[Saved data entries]

--*--

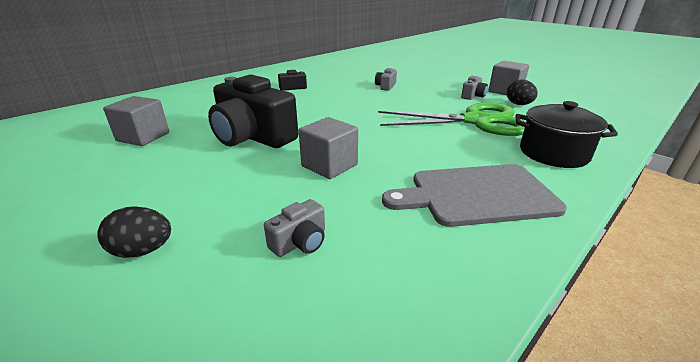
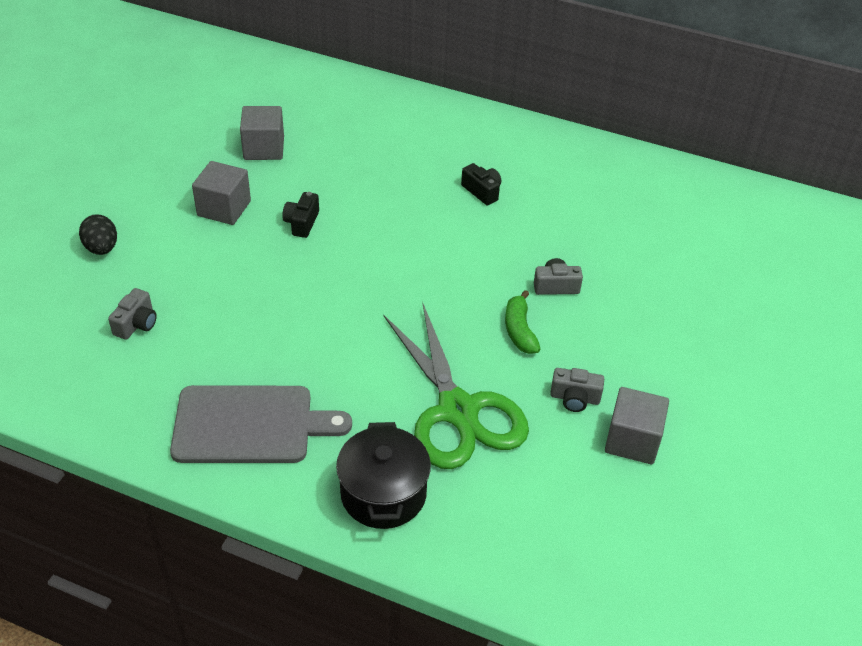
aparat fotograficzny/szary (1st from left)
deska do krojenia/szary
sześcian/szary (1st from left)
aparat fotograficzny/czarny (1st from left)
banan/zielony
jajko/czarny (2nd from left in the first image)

--*--

* **Work order**
Each line from the one containing "aparat fotograficzny/czarny (1st from left)" to the final line above should be written out exactly; please omit the others.

* **Written response**
aparat fotograficzny/czarny (1st from left)
banan/zielony
jajko/czarny (2nd from left in the first image)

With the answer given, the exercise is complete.